Of the lines in the data below, write out exactly those from the one holding "cyan ellipse at" through the one holding "black line at", both included.

##### INPUT

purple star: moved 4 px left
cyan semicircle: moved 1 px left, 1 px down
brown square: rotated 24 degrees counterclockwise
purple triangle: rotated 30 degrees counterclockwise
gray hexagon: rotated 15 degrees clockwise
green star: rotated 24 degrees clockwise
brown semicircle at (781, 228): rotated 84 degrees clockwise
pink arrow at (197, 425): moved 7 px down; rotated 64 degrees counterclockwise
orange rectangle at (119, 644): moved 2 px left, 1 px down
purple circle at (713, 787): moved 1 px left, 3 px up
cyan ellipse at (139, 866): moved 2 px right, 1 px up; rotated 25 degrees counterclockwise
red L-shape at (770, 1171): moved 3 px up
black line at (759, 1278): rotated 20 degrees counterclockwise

##########
##### INPUT

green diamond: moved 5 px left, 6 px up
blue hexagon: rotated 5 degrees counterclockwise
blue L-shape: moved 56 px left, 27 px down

##########

• **RESPONSE**:
cyan ellipse at (139, 866): moved 2 px right, 1 px up; rotated 25 degrees counterclockwise
red L-shape at (770, 1171): moved 3 px up
black line at (759, 1278): rotated 20 degrees counterclockwise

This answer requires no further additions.